## Required action
Give again, word for word, every line in the entries below from the line with "orange diamond: moved" up to and including the line with "pink rectangle: moved 1 px right, 7 px down", and no other line.

*** Opening Dataset extract ***

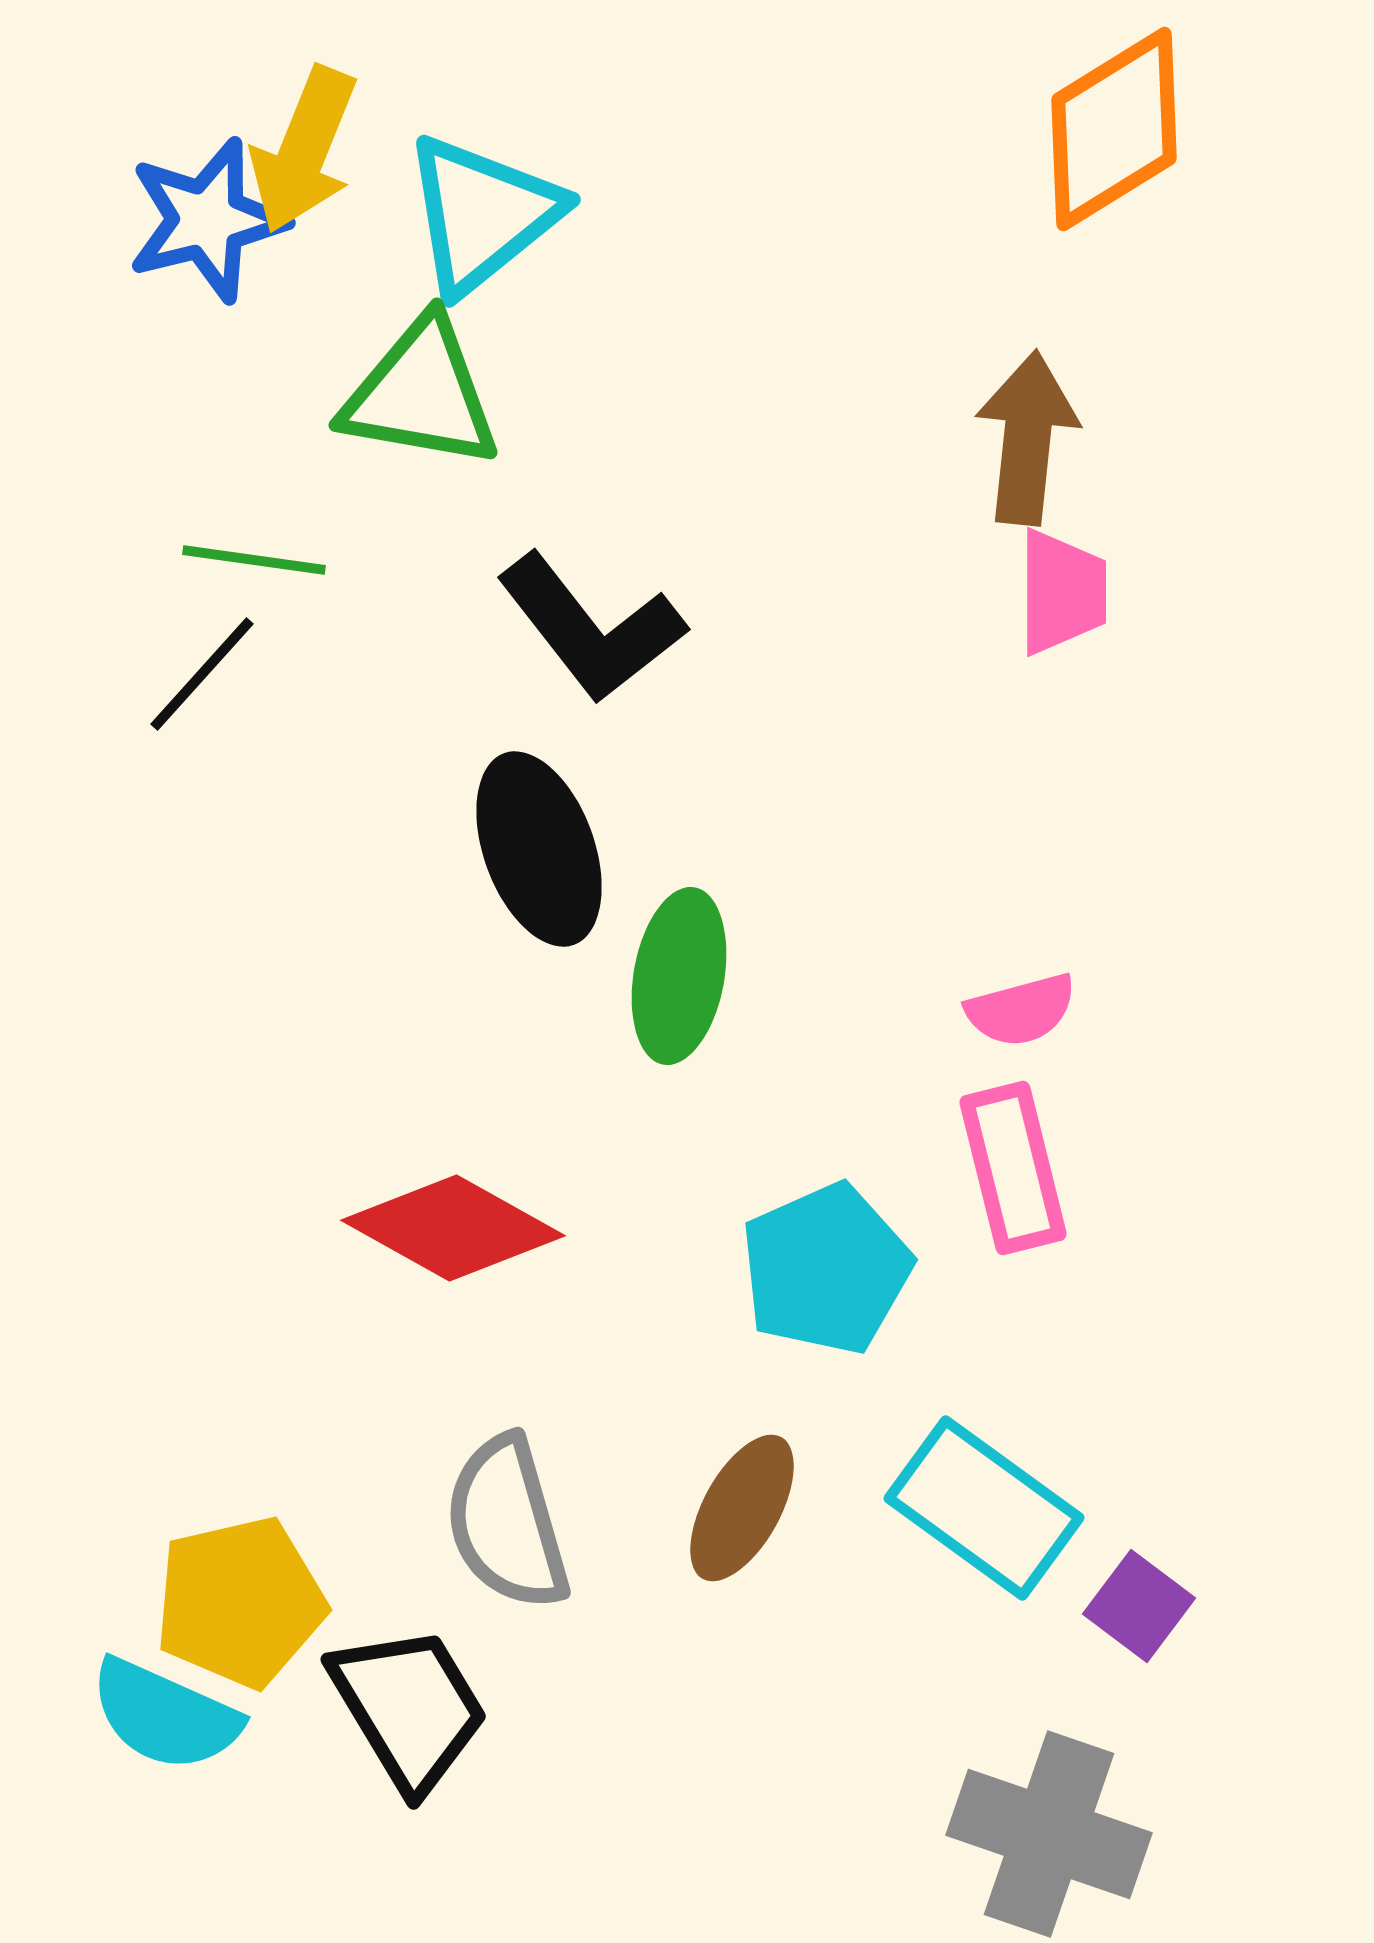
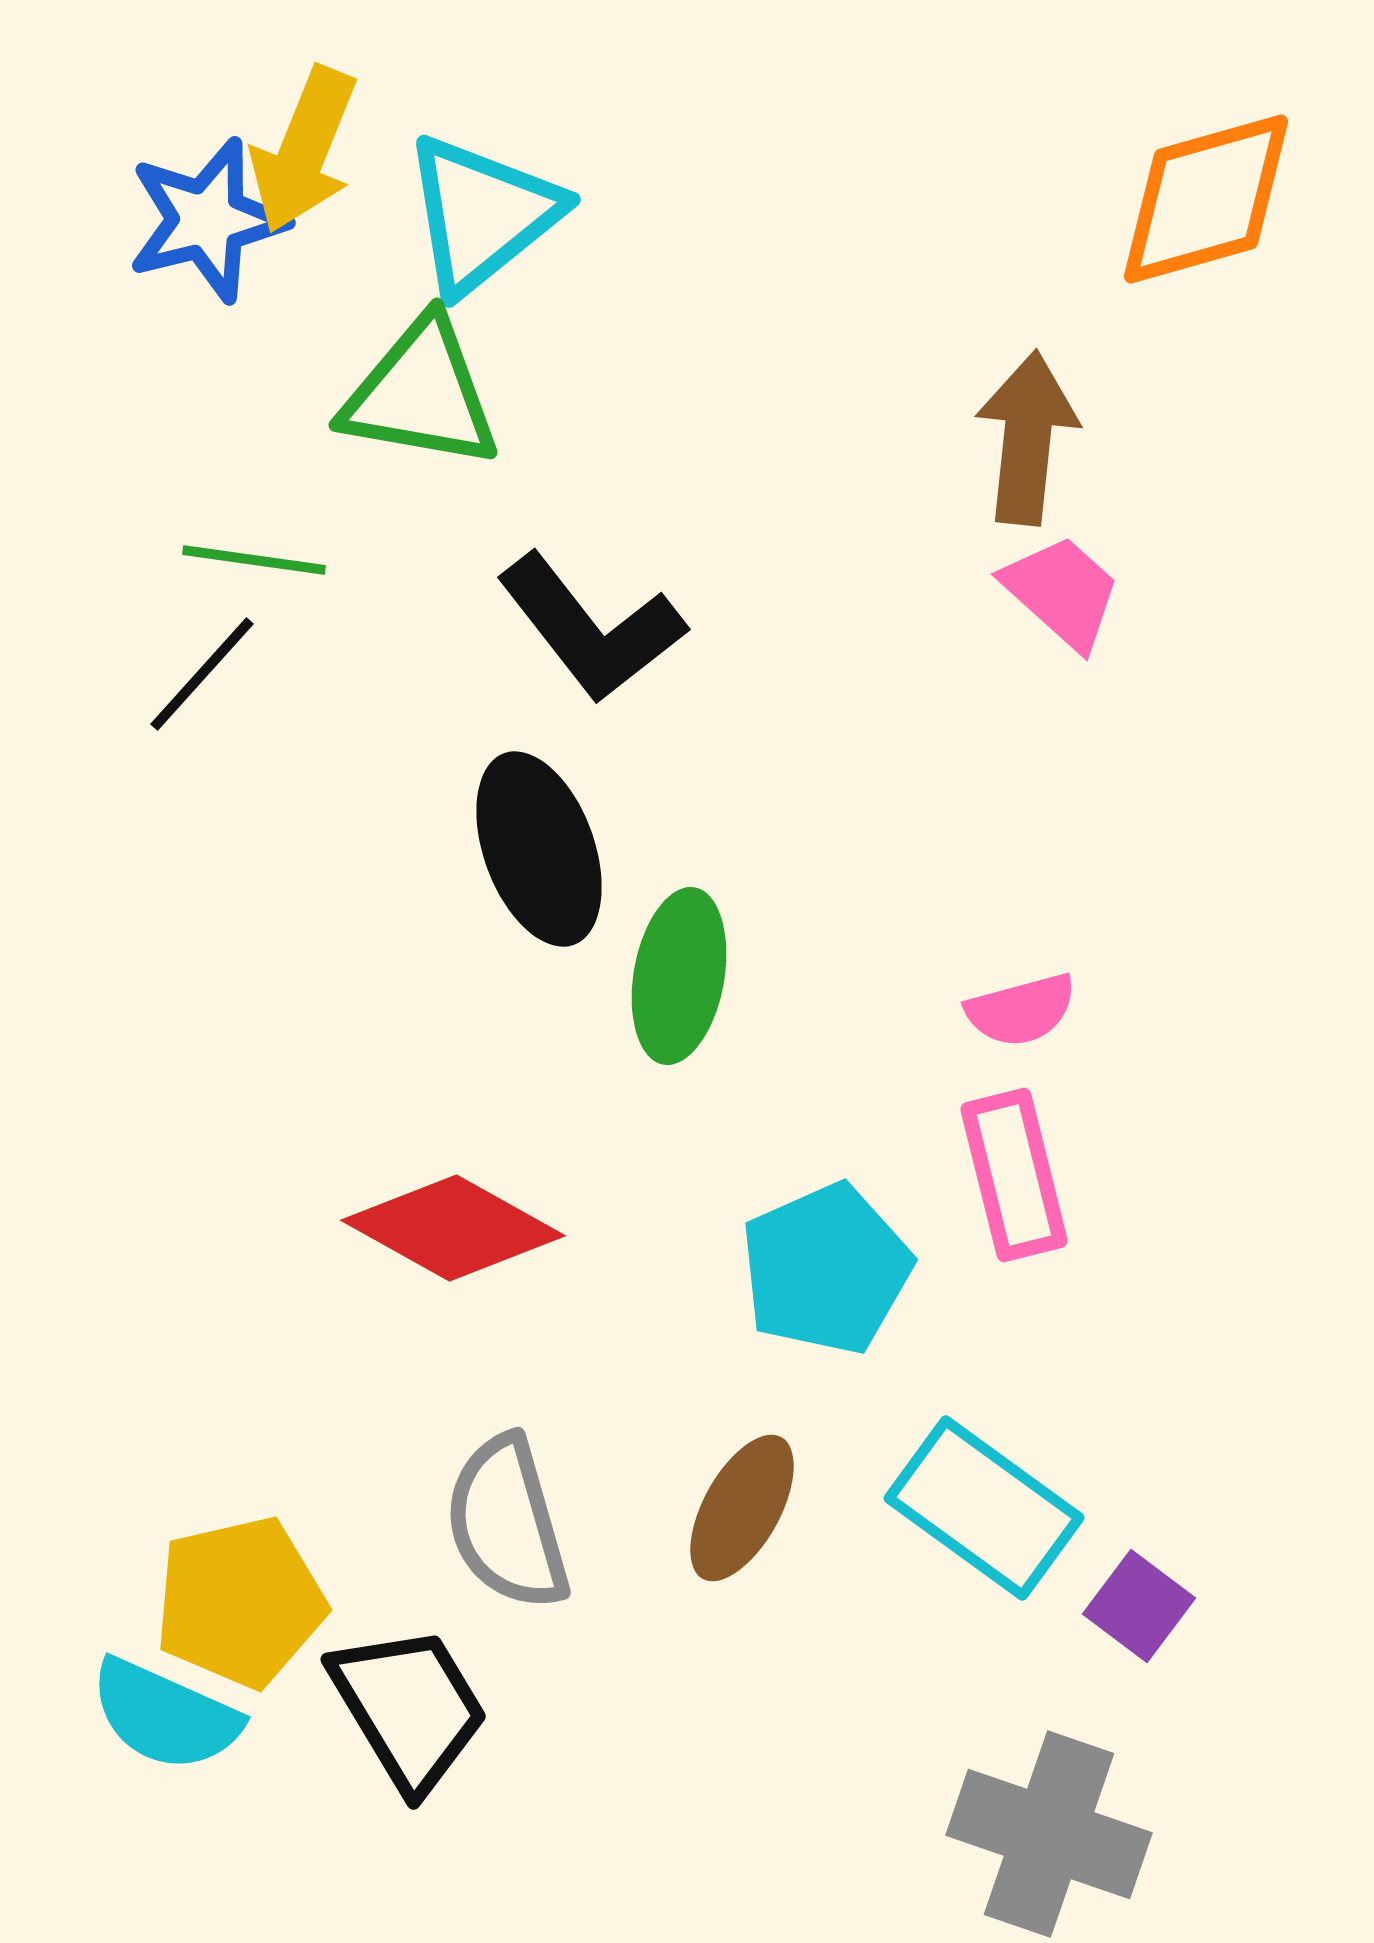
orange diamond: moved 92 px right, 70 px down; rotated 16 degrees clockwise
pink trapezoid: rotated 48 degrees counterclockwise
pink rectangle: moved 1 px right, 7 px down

*** Closing Dataset extract ***
*** Opening Dataset extract ***

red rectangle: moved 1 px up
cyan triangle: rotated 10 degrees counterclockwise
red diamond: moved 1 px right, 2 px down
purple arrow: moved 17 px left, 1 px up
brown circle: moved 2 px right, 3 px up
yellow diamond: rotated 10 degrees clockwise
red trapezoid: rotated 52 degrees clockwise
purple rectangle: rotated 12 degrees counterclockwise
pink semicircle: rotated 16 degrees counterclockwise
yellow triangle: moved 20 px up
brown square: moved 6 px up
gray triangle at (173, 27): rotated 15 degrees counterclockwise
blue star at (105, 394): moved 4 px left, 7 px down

*** Closing Dataset extract ***

## Result
orange diamond: moved 92 px right, 70 px down; rotated 16 degrees clockwise
pink trapezoid: rotated 48 degrees counterclockwise
pink rectangle: moved 1 px right, 7 px down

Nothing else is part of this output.